◆ EXERCISE DESCRIPTION: Copy exactly the stretch of data below from the line with "brown cupcake: 8 -> 7" through the line with "purple fork: 5 -> 3", including both of those lines.

◆ INPUT MATERIAL:
Start of Block

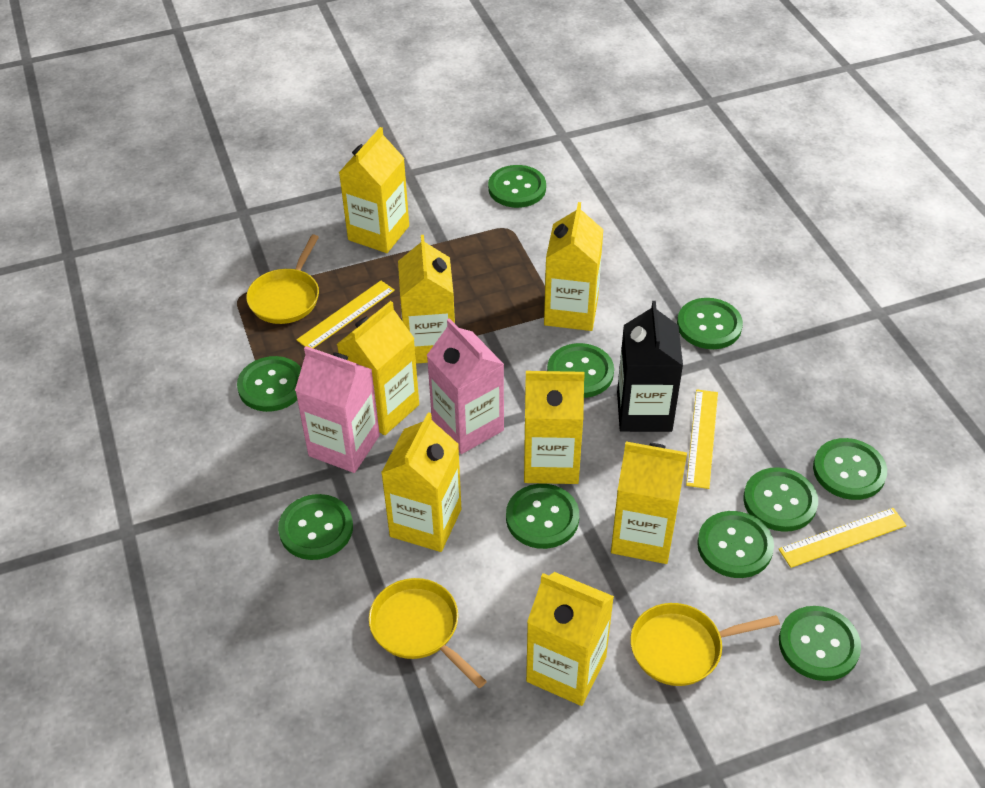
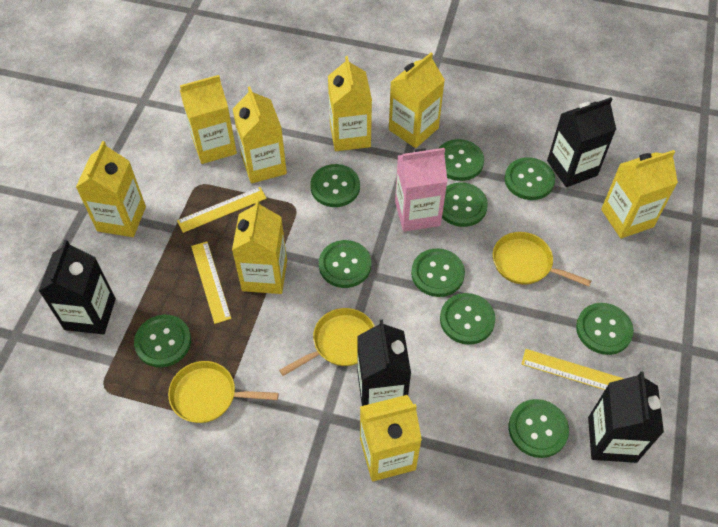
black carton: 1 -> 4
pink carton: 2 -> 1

End of Block
Start of Block

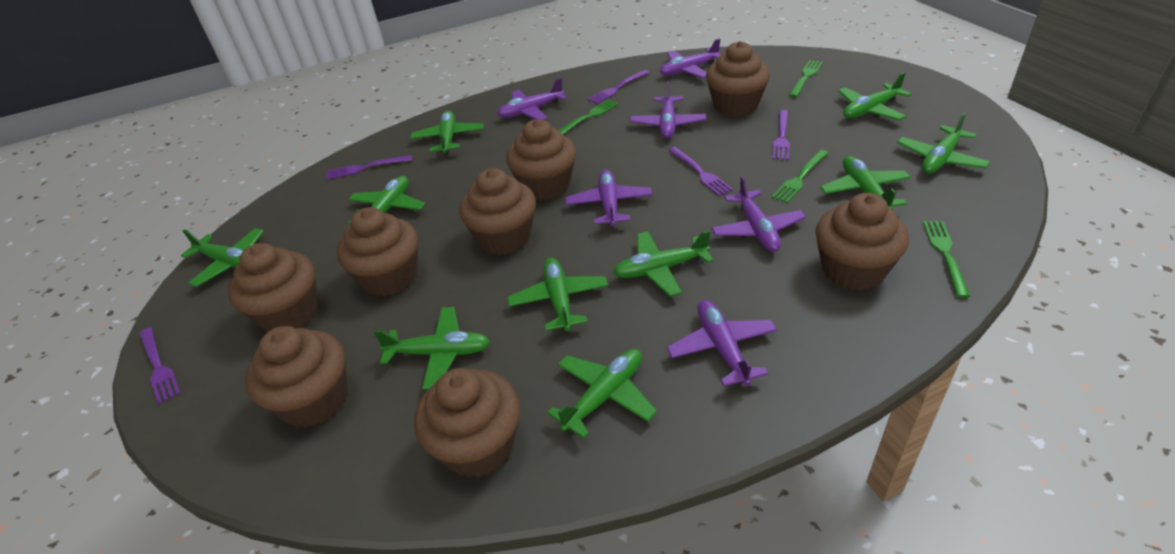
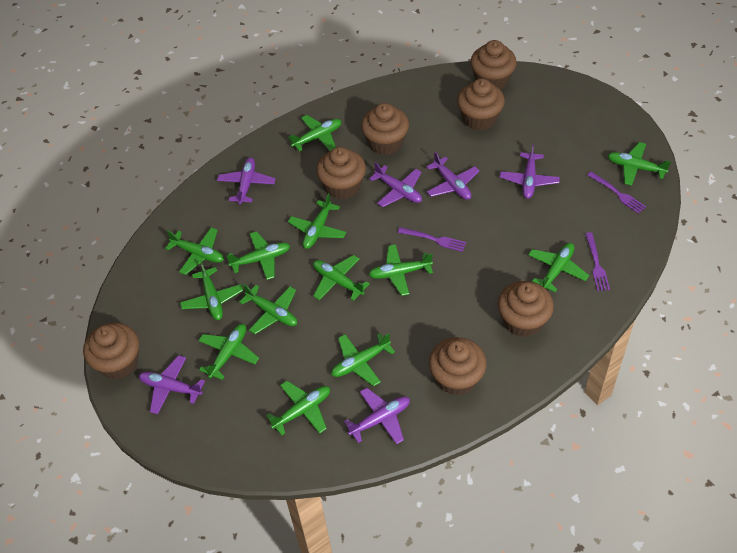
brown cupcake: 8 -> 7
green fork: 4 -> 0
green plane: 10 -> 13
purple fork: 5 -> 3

End of Block

◆ OUTPUT OF THE EXERCISE:
brown cupcake: 8 -> 7
green fork: 4 -> 0
green plane: 10 -> 13
purple fork: 5 -> 3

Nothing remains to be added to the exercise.